⟨

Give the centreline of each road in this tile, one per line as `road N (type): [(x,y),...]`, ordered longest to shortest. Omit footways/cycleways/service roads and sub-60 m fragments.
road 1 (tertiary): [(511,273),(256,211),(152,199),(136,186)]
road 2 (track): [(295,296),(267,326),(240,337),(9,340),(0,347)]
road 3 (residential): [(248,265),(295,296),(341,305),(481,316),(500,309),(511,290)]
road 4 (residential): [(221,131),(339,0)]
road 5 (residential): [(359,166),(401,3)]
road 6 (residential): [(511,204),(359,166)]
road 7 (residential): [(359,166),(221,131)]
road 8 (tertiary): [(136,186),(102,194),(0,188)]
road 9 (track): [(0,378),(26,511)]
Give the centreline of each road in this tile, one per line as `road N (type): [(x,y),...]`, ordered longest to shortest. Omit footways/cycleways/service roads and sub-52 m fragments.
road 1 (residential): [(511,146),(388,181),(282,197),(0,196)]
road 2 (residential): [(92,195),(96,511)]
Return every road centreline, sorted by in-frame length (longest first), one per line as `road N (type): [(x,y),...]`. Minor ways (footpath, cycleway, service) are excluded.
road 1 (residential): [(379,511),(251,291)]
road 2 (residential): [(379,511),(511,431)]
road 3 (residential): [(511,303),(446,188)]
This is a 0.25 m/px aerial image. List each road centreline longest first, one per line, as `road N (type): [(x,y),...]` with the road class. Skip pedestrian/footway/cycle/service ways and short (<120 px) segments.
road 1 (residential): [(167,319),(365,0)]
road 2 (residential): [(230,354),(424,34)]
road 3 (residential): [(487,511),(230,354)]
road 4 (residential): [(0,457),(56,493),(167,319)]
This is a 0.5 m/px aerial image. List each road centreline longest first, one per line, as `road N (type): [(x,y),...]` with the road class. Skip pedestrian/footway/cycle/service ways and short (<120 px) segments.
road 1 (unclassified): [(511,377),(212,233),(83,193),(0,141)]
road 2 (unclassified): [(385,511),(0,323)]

⟩
⟨

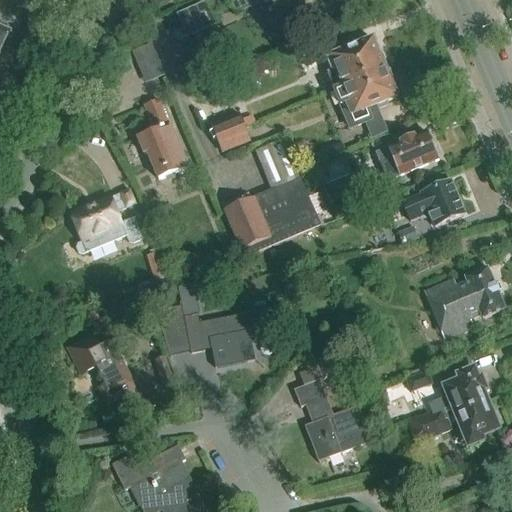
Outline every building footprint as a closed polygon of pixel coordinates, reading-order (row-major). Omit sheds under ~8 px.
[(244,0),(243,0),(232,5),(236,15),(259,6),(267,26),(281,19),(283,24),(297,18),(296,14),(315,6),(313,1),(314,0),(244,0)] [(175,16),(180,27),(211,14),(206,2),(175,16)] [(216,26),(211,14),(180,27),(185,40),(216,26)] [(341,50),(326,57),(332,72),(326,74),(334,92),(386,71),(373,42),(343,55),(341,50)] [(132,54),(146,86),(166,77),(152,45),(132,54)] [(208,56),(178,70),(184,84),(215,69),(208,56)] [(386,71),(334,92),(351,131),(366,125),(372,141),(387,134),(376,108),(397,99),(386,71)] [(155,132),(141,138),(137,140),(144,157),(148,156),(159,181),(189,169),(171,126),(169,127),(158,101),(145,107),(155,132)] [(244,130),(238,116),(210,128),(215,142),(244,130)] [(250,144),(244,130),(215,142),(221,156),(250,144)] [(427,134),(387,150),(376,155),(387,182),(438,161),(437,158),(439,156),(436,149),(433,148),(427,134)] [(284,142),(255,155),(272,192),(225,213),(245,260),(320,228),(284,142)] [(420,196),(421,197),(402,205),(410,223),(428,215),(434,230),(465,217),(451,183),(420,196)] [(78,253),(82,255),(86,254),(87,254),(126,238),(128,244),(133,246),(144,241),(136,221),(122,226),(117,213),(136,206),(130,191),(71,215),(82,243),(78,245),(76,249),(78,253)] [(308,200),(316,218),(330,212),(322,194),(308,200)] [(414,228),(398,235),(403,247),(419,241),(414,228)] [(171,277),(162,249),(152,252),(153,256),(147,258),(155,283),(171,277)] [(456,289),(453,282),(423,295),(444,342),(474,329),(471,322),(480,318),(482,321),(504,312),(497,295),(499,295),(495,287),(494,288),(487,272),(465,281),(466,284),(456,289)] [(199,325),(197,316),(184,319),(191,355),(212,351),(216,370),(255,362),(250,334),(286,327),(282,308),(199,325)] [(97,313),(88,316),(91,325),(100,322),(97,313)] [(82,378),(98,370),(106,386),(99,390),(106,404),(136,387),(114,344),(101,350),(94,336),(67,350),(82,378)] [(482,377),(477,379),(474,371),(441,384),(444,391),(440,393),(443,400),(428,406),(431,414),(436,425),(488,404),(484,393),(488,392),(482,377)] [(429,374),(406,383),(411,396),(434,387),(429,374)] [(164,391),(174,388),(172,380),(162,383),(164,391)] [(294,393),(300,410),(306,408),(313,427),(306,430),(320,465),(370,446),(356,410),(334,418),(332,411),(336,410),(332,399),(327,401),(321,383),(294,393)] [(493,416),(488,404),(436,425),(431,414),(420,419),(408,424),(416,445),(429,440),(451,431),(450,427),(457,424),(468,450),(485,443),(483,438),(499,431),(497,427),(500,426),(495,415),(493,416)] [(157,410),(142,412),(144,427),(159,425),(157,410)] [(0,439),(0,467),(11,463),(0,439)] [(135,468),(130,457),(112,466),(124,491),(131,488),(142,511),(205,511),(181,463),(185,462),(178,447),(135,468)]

⟩

* Yang Harus Dibuat *
Tulis ulang tanpa perubahan semua baris di antara baris yang memuat "This is a 0.5" dan baris yang memuat "road 2 (unclassified): [(385,511),(0,323)]", kedua baris itu ikut disertakan.

* Hasil Latihan *
This is a 0.5 m/px aerial image. List each road centreline longest first, one per line, as `road N (type): [(x,y),...]` with the road class. Skip pedestrian/footway/cycle/service ways and short (<120 px) segments.
road 1 (unclassified): [(511,377),(212,233),(83,193),(0,141)]
road 2 (unclassified): [(385,511),(0,323)]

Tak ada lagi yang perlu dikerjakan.